Extracted data entries
***

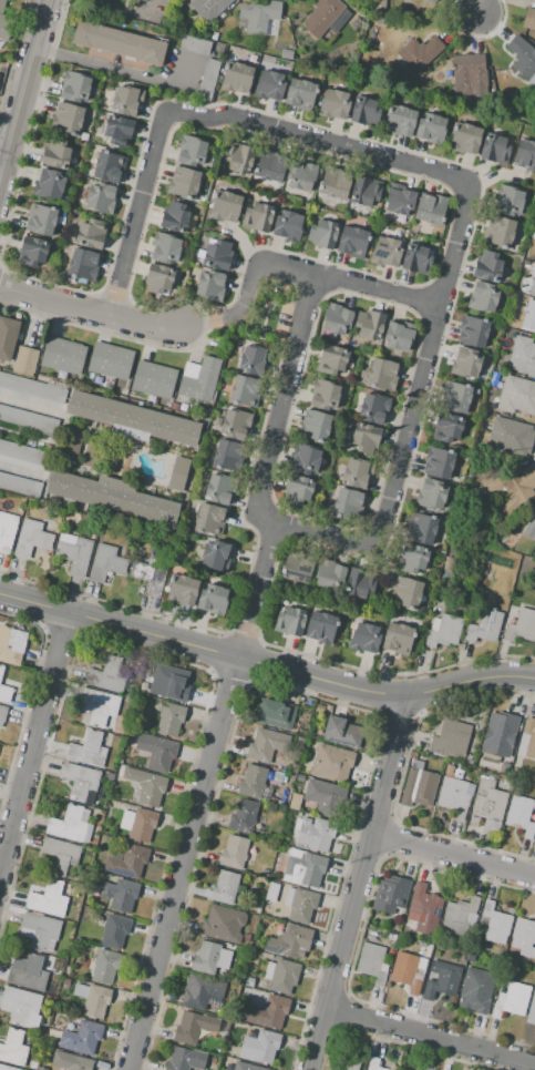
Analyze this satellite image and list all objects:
building: (106, 0)
building: (143, 0)
building: (431, 1)
building: (380, 6)
road: (475, 6)
building: (208, 8)
building: (259, 15)
building: (321, 16)
building: (529, 19)
building: (377, 20)
building: (4, 22)
building: (214, 36)
building: (119, 43)
building: (195, 45)
building: (286, 54)
building: (417, 54)
building: (522, 57)
road: (122, 71)
building: (470, 74)
building: (208, 77)
building: (236, 77)
road: (22, 81)
building: (269, 85)
building: (74, 87)
building: (300, 94)
building: (126, 100)
building: (334, 103)
building: (364, 110)
building: (68, 119)
building: (400, 120)
building: (431, 127)
building: (117, 131)
road: (315, 137)
building: (465, 138)
building: (494, 149)
building: (191, 150)
building: (55, 153)
building: (525, 155)
road: (0, 157)
building: (237, 158)
building: (270, 166)
building: (108, 167)
building: (301, 175)
building: (183, 183)
building: (334, 183)
building: (49, 184)
building: (365, 191)
building: (100, 197)
building: (399, 199)
building: (508, 200)
building: (225, 206)
building: (430, 208)
road: (137, 213)
building: (257, 216)
building: (174, 217)
building: (534, 217)
building: (40, 219)
building: (287, 225)
building: (499, 232)
building: (533, 233)
building: (90, 234)
building: (322, 234)
building: (352, 242)
building: (165, 248)
building: (32, 251)
building: (386, 251)
building: (217, 255)
building: (416, 259)
building: (83, 264)
building: (488, 266)
road: (250, 275)
building: (158, 279)
building: (210, 286)
building: (532, 287)
road: (373, 289)
building: (482, 297)
road: (54, 302)
building: (529, 317)
building: (336, 318)
building: (369, 324)
road: (159, 326)
building: (471, 331)
building: (399, 335)
building: (7, 337)
building: (63, 355)
building: (522, 355)
building: (331, 359)
building: (25, 360)
building: (109, 360)
building: (252, 360)
building: (465, 362)
building: (382, 373)
building: (153, 379)
building: (200, 379)
building: (498, 381)
building: (32, 387)
building: (244, 391)
building: (324, 394)
building: (517, 394)
building: (454, 397)
road: (29, 402)
road: (279, 403)
building: (371, 407)
building: (28, 419)
road: (410, 419)
building: (133, 420)
building: (235, 424)
building: (315, 426)
building: (446, 427)
building: (509, 436)
building: (365, 438)
building: (70, 443)
building: (23, 452)
building: (228, 455)
building: (306, 460)
building: (438, 462)
road: (19, 468)
building: (356, 472)
building: (177, 474)
building: (518, 482)
building: (20, 485)
building: (220, 488)
building: (298, 489)
building: (430, 494)
building: (111, 496)
building: (344, 502)
building: (209, 519)
building: (530, 526)
building: (421, 528)
building: (6, 531)
building: (31, 539)
building: (215, 555)
building: (74, 556)
building: (414, 560)
building: (105, 564)
building: (297, 567)
building: (150, 575)
building: (330, 575)
building: (359, 582)
road: (257, 589)
building: (182, 590)
building: (477, 591)
building: (406, 592)
building: (212, 599)
building: (289, 621)
building: (485, 625)
building: (521, 626)
building: (321, 628)
building: (444, 632)
building: (364, 638)
building: (397, 638)
building: (8, 648)
road: (265, 665)
building: (1, 670)
building: (108, 675)
building: (151, 676)
building: (173, 687)
building: (5, 694)
building: (328, 707)
building: (100, 708)
building: (319, 709)
building: (2, 714)
building: (275, 714)
building: (170, 719)
building: (340, 732)
building: (498, 735)
road: (32, 737)
building: (450, 739)
building: (527, 740)
building: (303, 741)
building: (266, 744)
building: (87, 749)
building: (156, 751)
building: (414, 754)
building: (331, 762)
building: (300, 777)
building: (276, 778)
building: (534, 778)
building: (79, 780)
building: (252, 781)
building: (146, 786)
building: (418, 786)
building: (454, 794)
building: (321, 796)
building: (273, 800)
building: (294, 801)
building: (279, 802)
building: (489, 804)
building: (520, 816)
building: (242, 817)
building: (71, 824)
building: (138, 824)
building: (314, 833)
building: (233, 852)
road: (452, 852)
building: (59, 855)
building: (126, 861)
road: (181, 864)
building: (304, 868)
building: (265, 872)
road: (355, 884)
building: (224, 887)
building: (271, 892)
building: (120, 894)
building: (260, 894)
building: (391, 895)
building: (46, 898)
building: (299, 904)
building: (423, 909)
building: (257, 910)
building: (459, 916)
building: (223, 923)
building: (495, 924)
building: (39, 930)
building: (113, 931)
building: (245, 937)
building: (523, 938)
building: (290, 941)
building: (210, 958)
building: (371, 963)
building: (105, 965)
building: (29, 971)
building: (405, 971)
building: (282, 975)
building: (67, 981)
building: (248, 981)
building: (444, 981)
building: (475, 990)
building: (202, 992)
building: (93, 999)
building: (513, 1000)
building: (21, 1006)
building: (532, 1009)
building: (274, 1011)
building: (193, 1027)
road: (428, 1035)
building: (78, 1038)
building: (248, 1040)
building: (50, 1041)
building: (264, 1046)
building: (13, 1048)
building: (185, 1059)
building: (213, 1060)
building: (349, 1060)
building: (69, 1061)
building: (373, 1064)
building: (229, 1067)
building: (245, 1067)
building: (5, 1068)

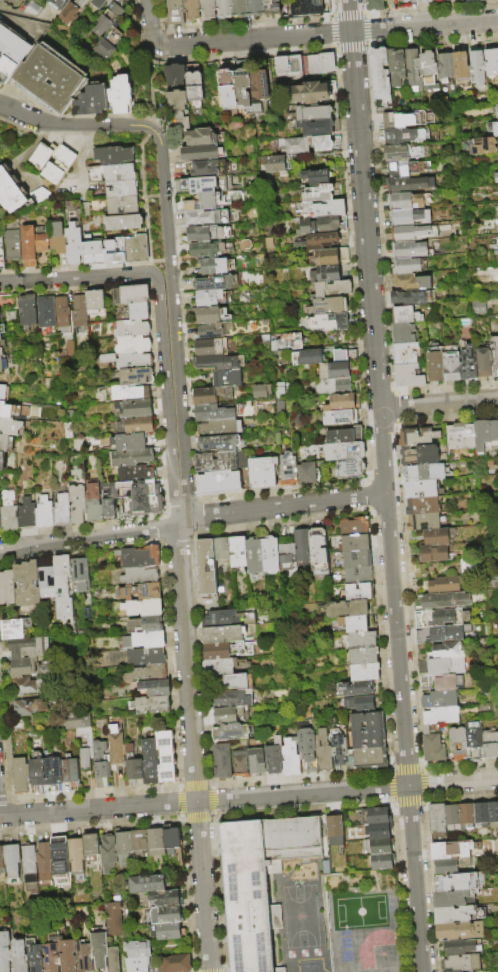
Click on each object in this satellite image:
building: (400, 0)
building: (469, 0)
building: (483, 0)
building: (423, 1)
building: (96, 3)
building: (56, 4)
building: (373, 5)
building: (272, 7)
building: (307, 7)
building: (32, 8)
building: (257, 8)
building: (224, 9)
building: (240, 9)
building: (191, 10)
building: (208, 10)
road: (423, 10)
building: (69, 11)
building: (175, 12)
road: (362, 12)
road: (347, 13)
road: (18, 14)
road: (333, 14)
road: (350, 16)
road: (366, 16)
building: (108, 17)
road: (330, 18)
road: (149, 23)
road: (240, 23)
road: (424, 27)
road: (330, 33)
road: (138, 38)
road: (251, 40)
building: (108, 43)
road: (365, 44)
road: (332, 49)
building: (11, 51)
road: (246, 54)
building: (320, 63)
building: (492, 63)
building: (446, 65)
building: (462, 65)
building: (290, 67)
building: (397, 67)
building: (414, 69)
building: (478, 69)
building: (429, 71)
building: (381, 72)
building: (176, 76)
building: (47, 80)
building: (195, 84)
building: (243, 85)
building: (211, 86)
building: (228, 86)
building: (260, 90)
building: (312, 93)
building: (119, 94)
building: (90, 101)
building: (180, 109)
building: (496, 110)
building: (314, 114)
road: (73, 116)
building: (494, 118)
road: (152, 120)
building: (403, 120)
road: (75, 125)
building: (316, 128)
building: (495, 129)
road: (152, 130)
building: (405, 136)
building: (203, 138)
building: (324, 144)
building: (481, 145)
road: (82, 149)
building: (202, 153)
building: (403, 153)
building: (113, 156)
building: (42, 157)
building: (497, 158)
building: (273, 163)
building: (59, 165)
building: (407, 168)
building: (210, 169)
building: (120, 174)
building: (317, 178)
building: (496, 178)
building: (410, 184)
building: (200, 186)
building: (121, 190)
building: (11, 191)
building: (319, 194)
road: (164, 196)
building: (406, 201)
road: (144, 202)
building: (203, 203)
building: (123, 206)
building: (324, 210)
building: (207, 218)
building: (410, 218)
building: (124, 223)
building: (320, 226)
building: (410, 233)
building: (208, 234)
building: (56, 237)
building: (320, 242)
building: (72, 243)
building: (11, 244)
building: (31, 244)
building: (135, 248)
building: (114, 249)
building: (410, 250)
building: (92, 251)
building: (206, 251)
building: (1, 256)
road: (169, 261)
road: (142, 263)
road: (370, 263)
building: (218, 266)
building: (407, 266)
building: (328, 267)
road: (80, 280)
building: (413, 282)
building: (217, 284)
building: (333, 290)
building: (131, 295)
building: (412, 297)
building: (210, 299)
building: (94, 302)
building: (329, 307)
building: (78, 309)
building: (27, 310)
building: (138, 311)
building: (46, 312)
building: (61, 312)
road: (180, 312)
building: (406, 315)
building: (209, 316)
building: (335, 323)
road: (175, 326)
building: (130, 329)
building: (211, 332)
building: (404, 334)
building: (0, 337)
building: (285, 341)
building: (131, 346)
building: (211, 348)
road: (358, 348)
building: (1, 351)
building: (406, 354)
building: (495, 356)
building: (133, 361)
building: (485, 362)
building: (218, 363)
building: (469, 363)
building: (436, 364)
building: (452, 364)
building: (1, 365)
building: (336, 367)
building: (409, 376)
building: (138, 377)
building: (227, 379)
building: (333, 387)
building: (260, 390)
building: (4, 393)
building: (127, 393)
building: (207, 397)
road: (166, 403)
building: (341, 403)
road: (440, 404)
building: (133, 409)
building: (4, 410)
building: (208, 413)
building: (341, 418)
building: (134, 425)
building: (10, 427)
building: (219, 429)
building: (494, 435)
building: (345, 436)
building: (461, 436)
building: (482, 436)
building: (417, 437)
building: (128, 442)
building: (6, 444)
building: (220, 444)
building: (345, 452)
building: (420, 455)
building: (133, 457)
building: (2, 462)
building: (222, 462)
building: (289, 469)
building: (351, 469)
building: (263, 473)
building: (424, 473)
building: (135, 474)
building: (308, 474)
building: (219, 483)
building: (114, 490)
building: (421, 490)
building: (93, 502)
building: (76, 503)
building: (423, 506)
road: (285, 509)
building: (109, 510)
building: (61, 511)
building: (8, 512)
building: (44, 512)
building: (26, 515)
building: (423, 522)
building: (0, 524)
building: (354, 527)
road: (90, 537)
building: (436, 538)
building: (355, 543)
building: (303, 545)
building: (223, 551)
building: (319, 552)
building: (286, 553)
building: (239, 554)
building: (435, 554)
building: (271, 556)
building: (141, 557)
building: (255, 558)
building: (357, 559)
building: (207, 568)
building: (80, 575)
building: (140, 576)
building: (358, 576)
building: (48, 582)
building: (28, 584)
building: (445, 585)
building: (65, 587)
building: (8, 588)
building: (141, 592)
building: (357, 592)
building: (446, 601)
building: (144, 608)
building: (348, 609)
building: (440, 618)
building: (228, 619)
building: (354, 624)
building: (146, 625)
building: (16, 629)
building: (223, 634)
building: (441, 635)
building: (363, 640)
road: (400, 640)
building: (145, 641)
building: (30, 648)
building: (227, 650)
building: (447, 650)
building: (364, 656)
building: (146, 657)
road: (186, 662)
building: (442, 666)
building: (24, 667)
building: (220, 667)
building: (365, 672)
building: (148, 674)
building: (238, 682)
building: (442, 684)
building: (28, 686)
building: (157, 688)
building: (357, 689)
building: (233, 700)
building: (439, 701)
building: (360, 704)
building: (153, 705)
building: (30, 707)
building: (232, 716)
building: (441, 716)
building: (368, 722)
building: (231, 733)
building: (82, 735)
building: (369, 739)
building: (473, 739)
building: (306, 743)
building: (457, 744)
building: (490, 745)
building: (117, 747)
building: (338, 747)
building: (432, 747)
building: (323, 752)
building: (275, 757)
building: (167, 758)
building: (291, 758)
building: (371, 758)
building: (103, 761)
building: (222, 761)
building: (257, 762)
building: (241, 763)
building: (134, 765)
building: (151, 765)
building: (38, 770)
building: (72, 771)
building: (55, 775)
building: (22, 777)
road: (454, 783)
road: (304, 795)
road: (98, 810)
building: (481, 814)
building: (493, 814)
building: (375, 816)
building: (466, 816)
building: (452, 817)
building: (436, 818)
building: (334, 830)
building: (378, 831)
building: (171, 838)
building: (139, 839)
building: (155, 842)
building: (90, 846)
building: (378, 846)
building: (123, 848)
building: (450, 850)
building: (108, 853)
building: (59, 855)
building: (76, 857)
building: (11, 860)
building: (1, 861)
building: (44, 862)
building: (380, 862)
building: (28, 865)
building: (453, 866)
road: (417, 879)
building: (259, 882)
building: (458, 882)
building: (146, 884)
road: (203, 887)
building: (165, 898)
building: (453, 899)
park: (356, 910)
building: (166, 915)
building: (458, 915)
building: (113, 917)
building: (459, 930)
building: (166, 931)
building: (458, 947)
building: (99, 949)
building: (4, 952)
building: (51, 953)
building: (67, 955)
building: (18, 956)
building: (34, 956)
building: (137, 956)
building: (83, 957)
building: (113, 959)
building: (461, 963)
building: (175, 964)
building: (457, 971)
building: (470, 971)

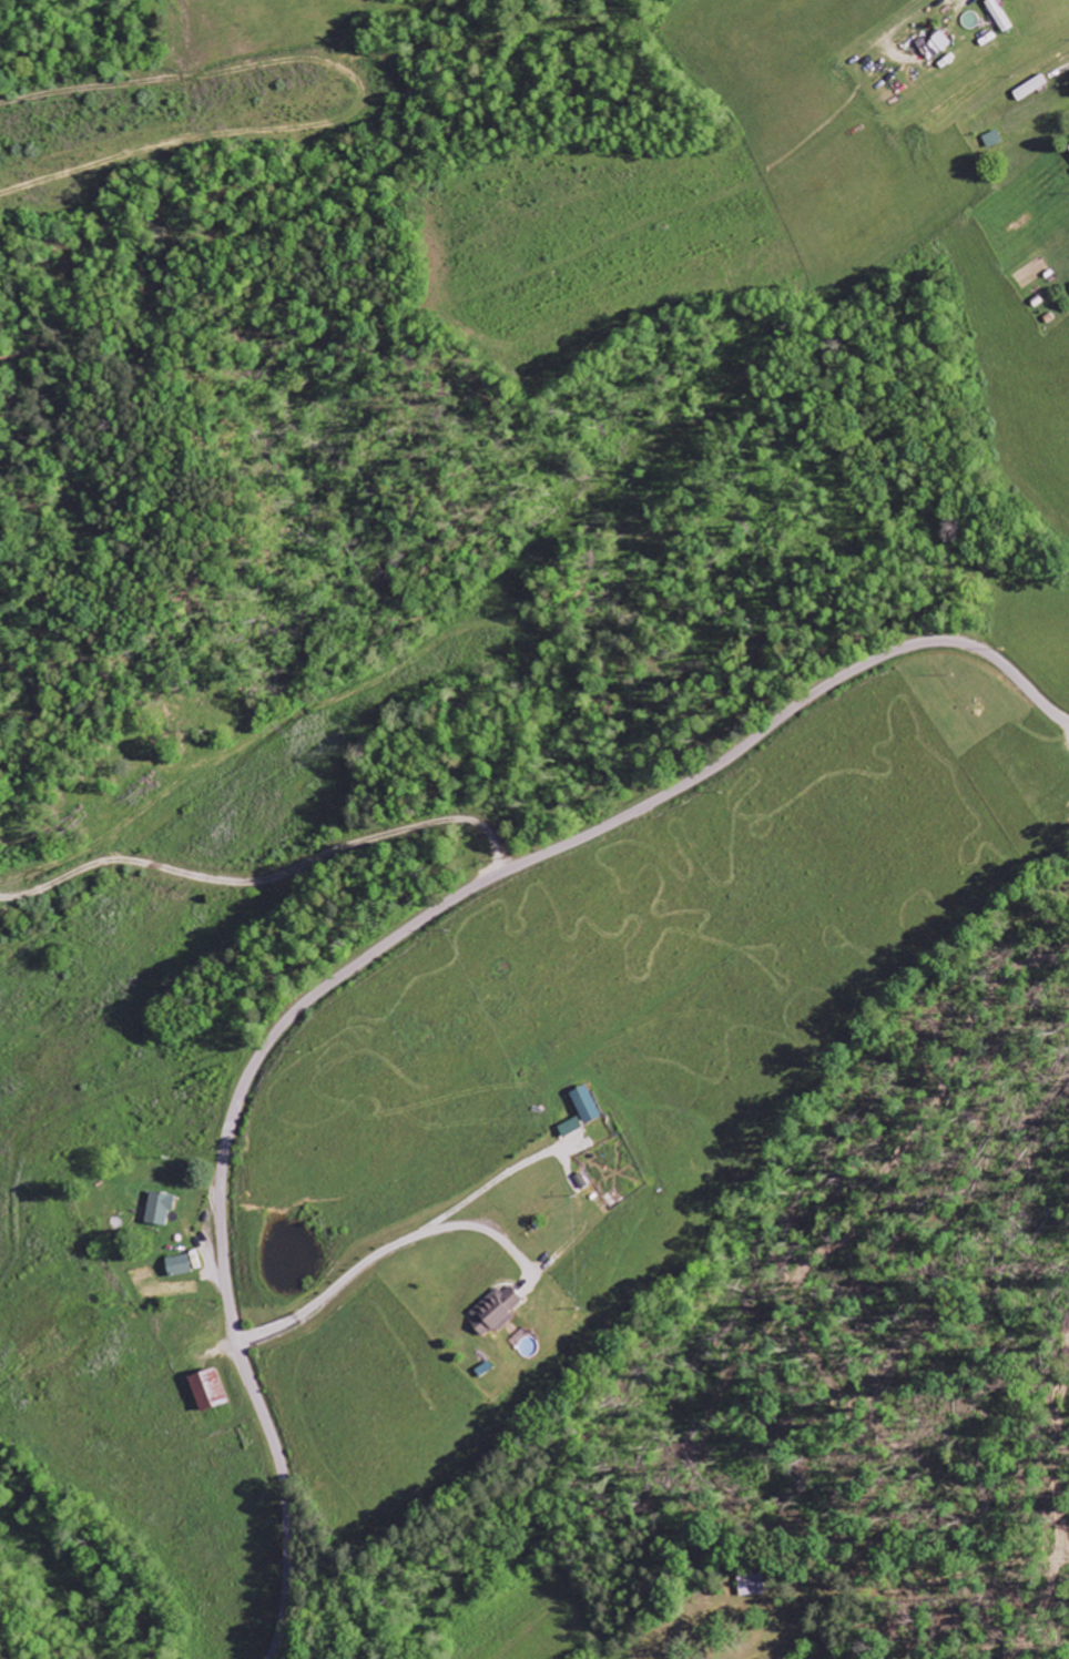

***

REQUIREMENT:
Go through the entries above and copy each line with "this" in it.

TASK OUTPUT:
Analyze this satellite image and list all objects:
Click on each object in this satellite image:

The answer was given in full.